Work instructions. Could you set down exactly the lines in the records below between the line holding "The ORANGE-COLOURED TUMBLER" and the line holding "The EMERALD CACTUS", inclusive?
BEGIN Data for this exercise
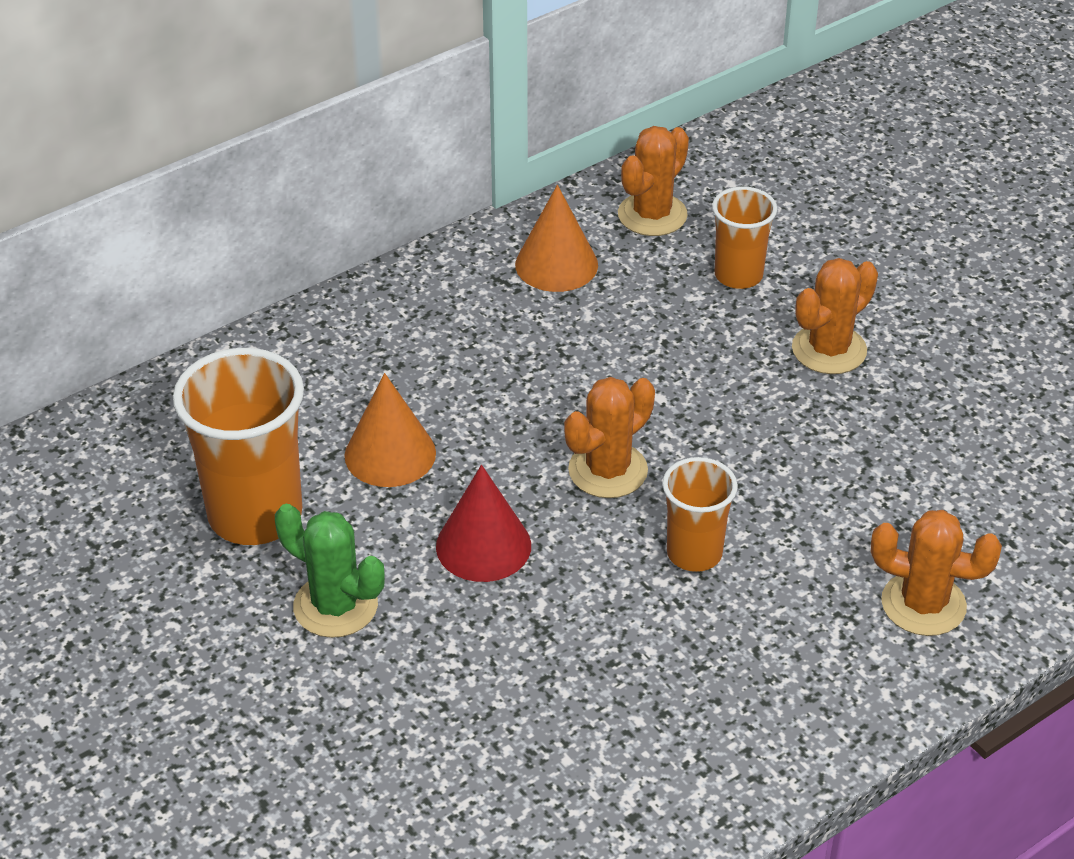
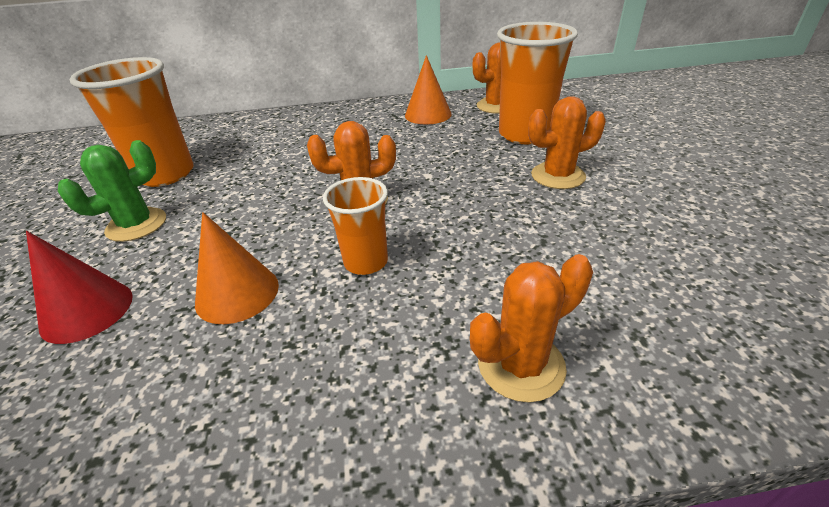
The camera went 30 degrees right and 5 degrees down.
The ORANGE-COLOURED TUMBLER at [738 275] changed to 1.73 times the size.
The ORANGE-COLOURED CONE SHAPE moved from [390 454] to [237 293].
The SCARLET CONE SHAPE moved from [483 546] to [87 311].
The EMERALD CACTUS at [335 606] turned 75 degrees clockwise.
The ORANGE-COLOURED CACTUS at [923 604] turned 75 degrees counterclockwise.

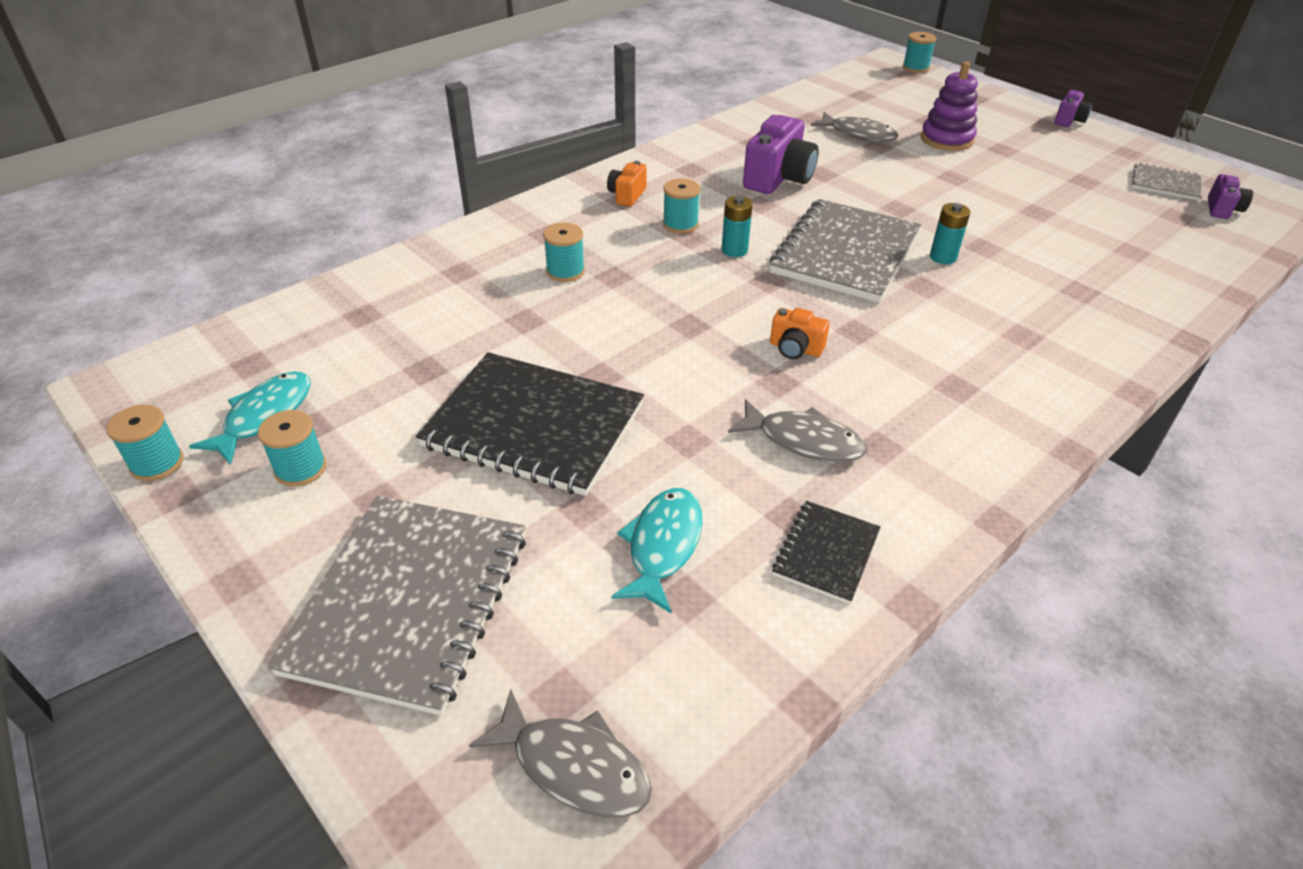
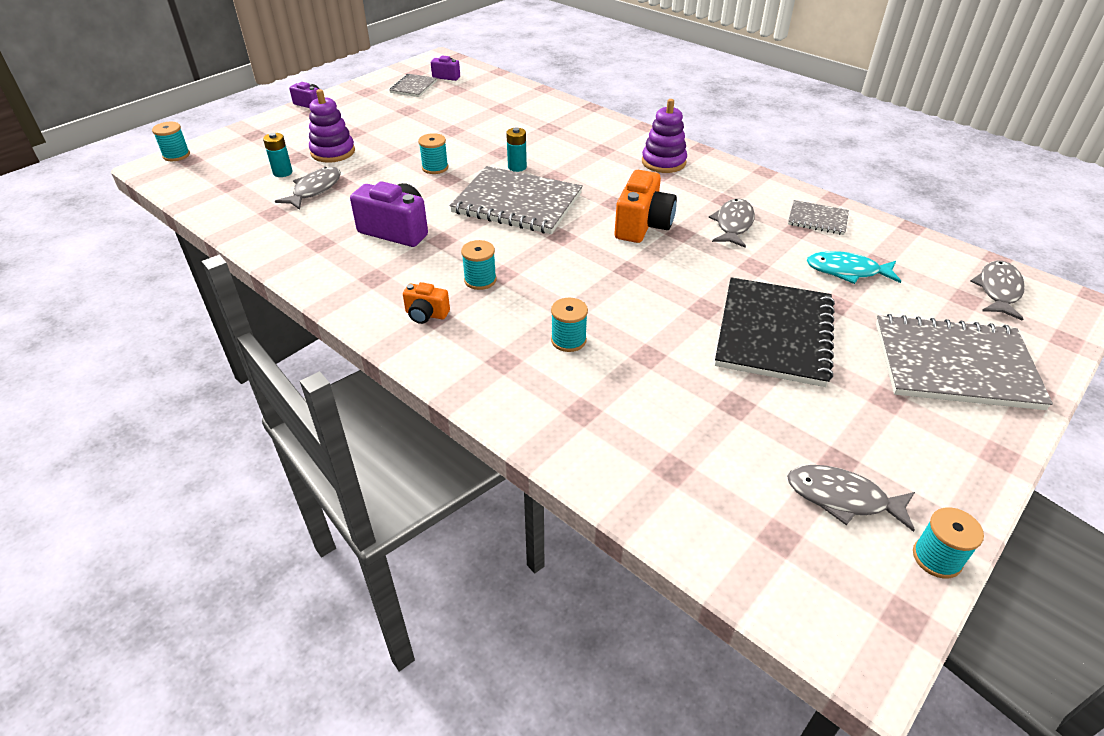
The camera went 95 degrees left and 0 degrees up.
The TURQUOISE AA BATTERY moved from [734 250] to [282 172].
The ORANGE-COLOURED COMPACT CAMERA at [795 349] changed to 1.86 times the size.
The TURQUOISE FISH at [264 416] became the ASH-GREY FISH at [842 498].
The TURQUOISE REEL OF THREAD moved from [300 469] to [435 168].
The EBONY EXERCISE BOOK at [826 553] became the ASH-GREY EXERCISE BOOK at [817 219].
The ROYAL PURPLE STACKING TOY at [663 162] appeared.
END Data for this exercise
BEGIN Data for this exercise
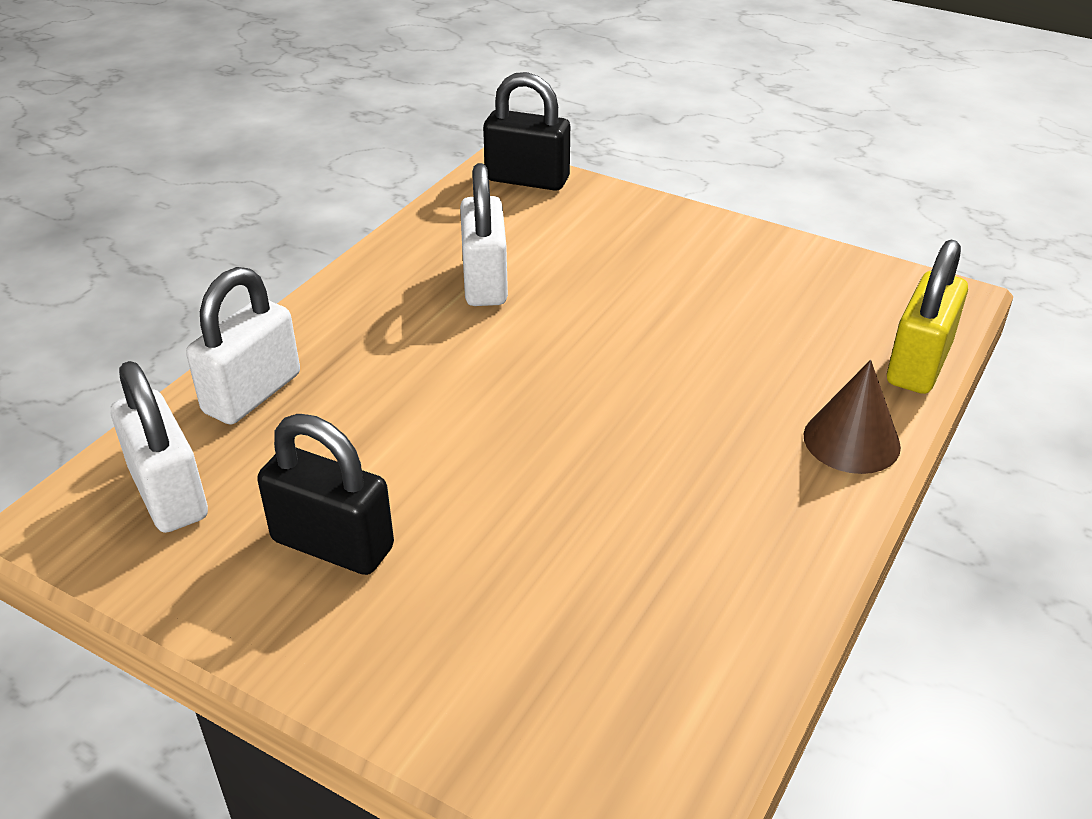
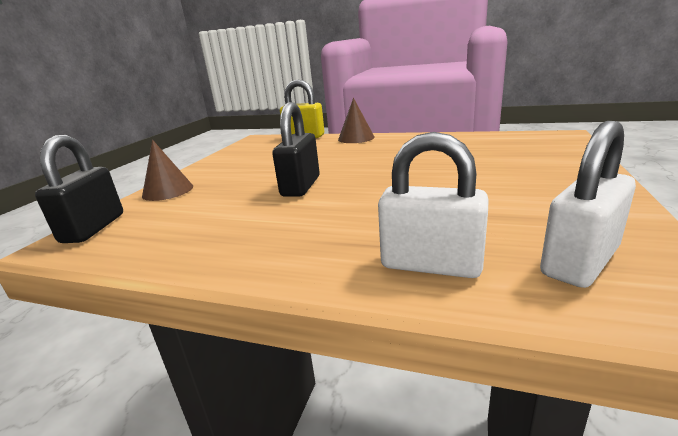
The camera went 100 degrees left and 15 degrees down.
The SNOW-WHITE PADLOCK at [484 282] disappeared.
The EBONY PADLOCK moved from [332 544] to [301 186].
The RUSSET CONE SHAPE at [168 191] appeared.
END Data for this exercise
Answer area.
The ORANGE-COLOURED TUMBLER at [738 275] changed to 1.73 times the size.
The ORANGE-COLOURED CONE SHAPE moved from [390 454] to [237 293].
The SCARLET CONE SHAPE moved from [483 546] to [87 311].
The EMERALD CACTUS at [335 606] turned 75 degrees clockwise.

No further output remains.